> [Work to complete]:
Because the images are not wanted, restate every line below word for word without them.

> [Before-and-after object listings]:
━━━━━━━━━━━━━━━━━━━━━━━━━━━━━━
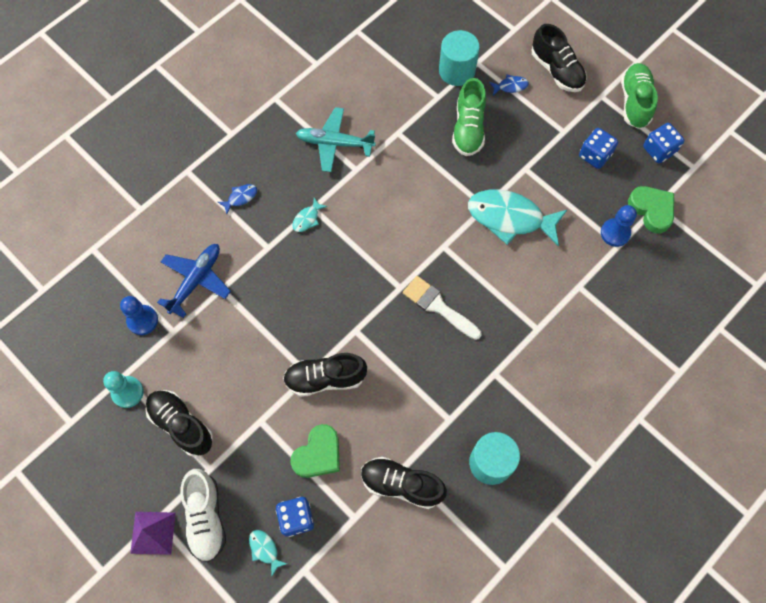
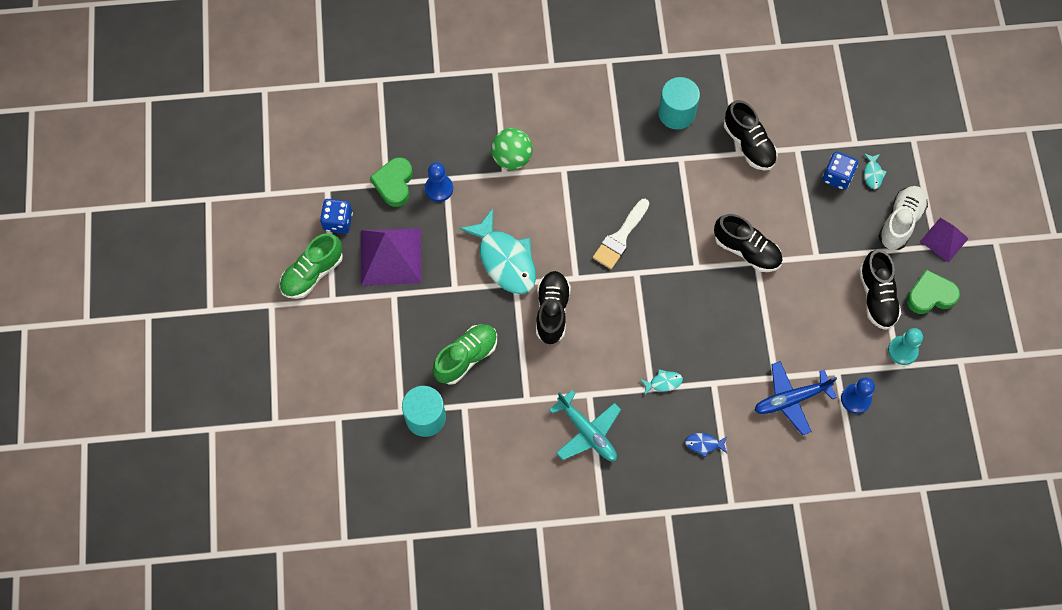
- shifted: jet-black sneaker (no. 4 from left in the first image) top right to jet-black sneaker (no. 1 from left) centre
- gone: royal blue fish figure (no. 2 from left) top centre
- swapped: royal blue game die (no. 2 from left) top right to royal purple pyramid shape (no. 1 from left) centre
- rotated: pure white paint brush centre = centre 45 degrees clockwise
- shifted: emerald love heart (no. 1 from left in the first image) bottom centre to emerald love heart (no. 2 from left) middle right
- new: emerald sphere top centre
━━━━━━━━━━━━━━━━━━━━━━━━━━━━━━
> [Answer box]:
- shifted: jet-black sneaker (no. 4 from left in the first image) top right to jet-black sneaker (no. 1 from left) centre
- gone: royal blue fish figure (no. 2 from left) top centre
- swapped: royal blue game die (no. 2 from left) top right to royal purple pyramid shape (no. 1 from left) centre
- rotated: pure white paint brush centre = centre 45 degrees clockwise
- shifted: emerald love heart (no. 1 from left in the first image) bottom centre to emerald love heart (no. 2 from left) middle right
- new: emerald sphere top centre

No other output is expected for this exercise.